Lines before the one containing "lidokol (brown) <525,207,626,289> => nothing" are not wanted; restate the rest below word for word, through the last line, but drop any pictures.
--- --- ---
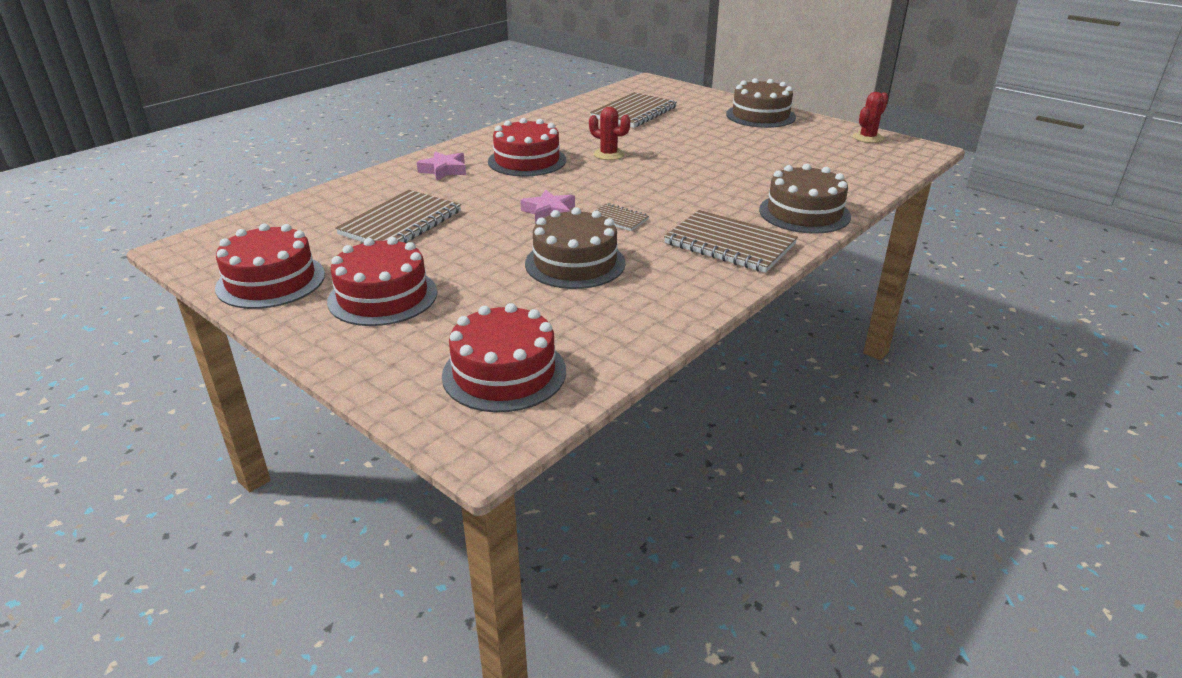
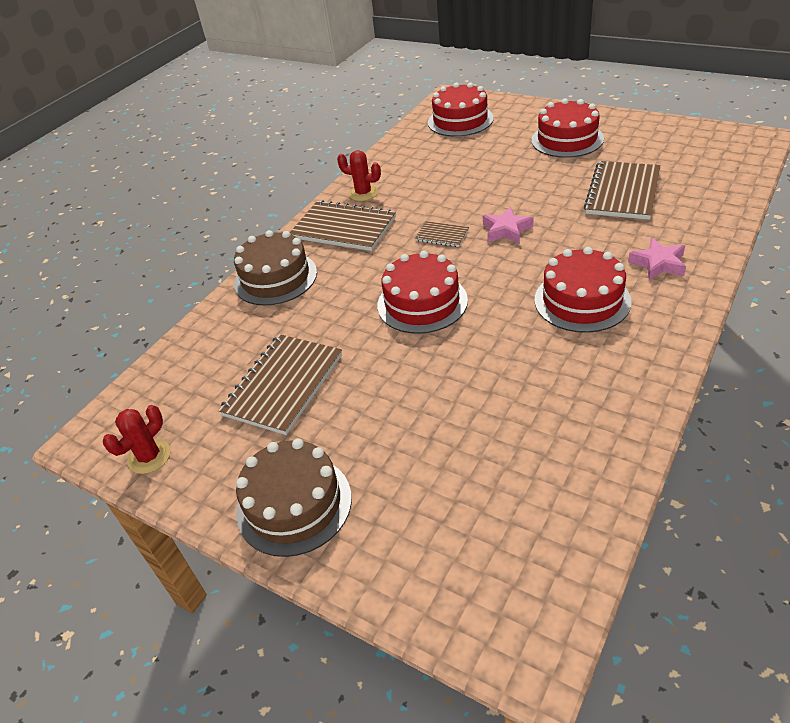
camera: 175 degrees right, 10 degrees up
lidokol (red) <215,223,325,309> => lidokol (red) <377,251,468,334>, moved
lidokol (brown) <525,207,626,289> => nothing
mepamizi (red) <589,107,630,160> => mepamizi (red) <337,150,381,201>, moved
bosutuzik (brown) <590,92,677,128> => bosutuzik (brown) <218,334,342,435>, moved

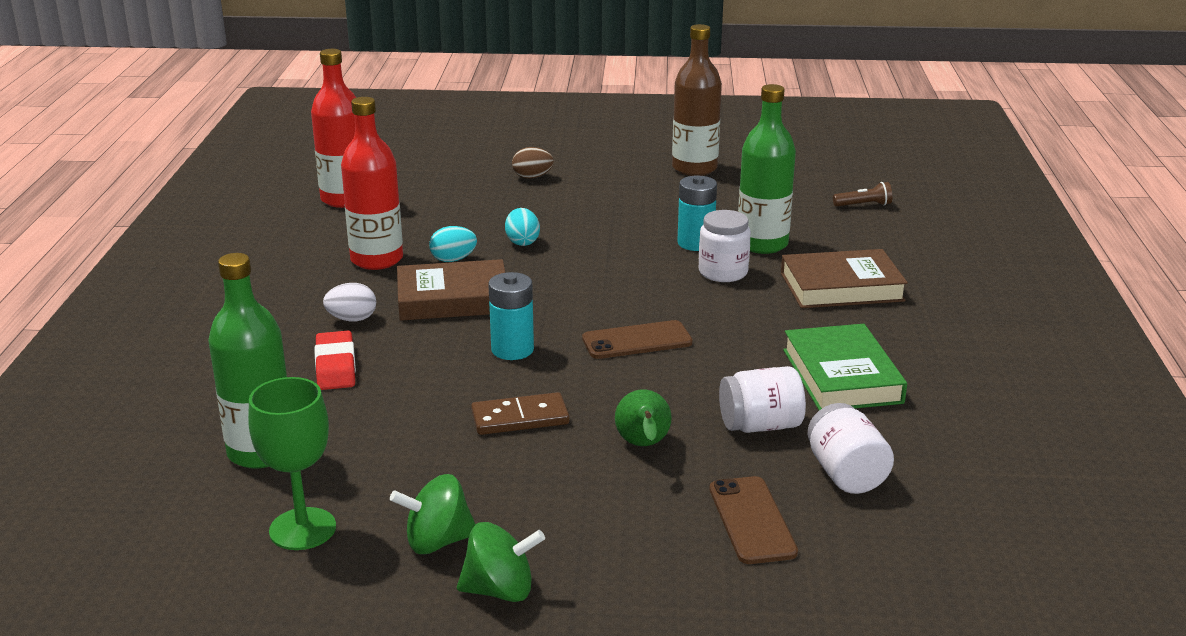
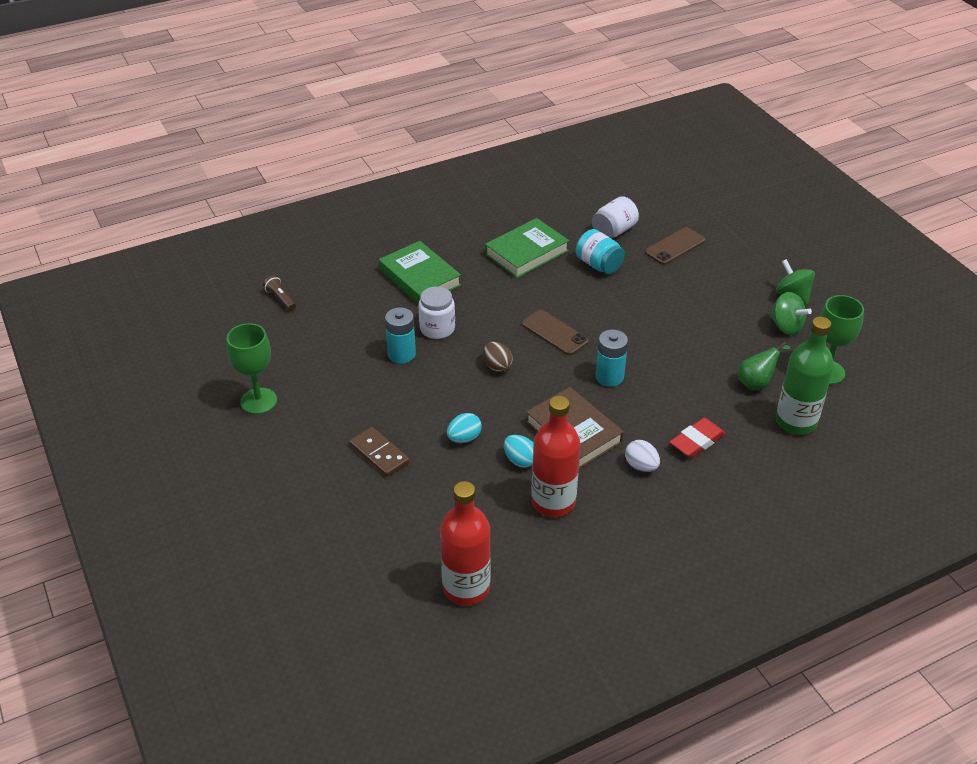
camera: 120 degrees left, 15 degrees up
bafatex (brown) <471,392,569,435> => bafatex (brown) <349,427,410,477>, moved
--- --- ---
» **Completed task**:
lidokol (brown) <525,207,626,289> => nothing
mepamizi (red) <589,107,630,160> => mepamizi (red) <337,150,381,201>, moved
bosutuzik (brown) <590,92,677,128> => bosutuzik (brown) <218,334,342,435>, moved

camera: 120 degrees left, 15 degrees up
bafatex (brown) <471,392,569,435> => bafatex (brown) <349,427,410,477>, moved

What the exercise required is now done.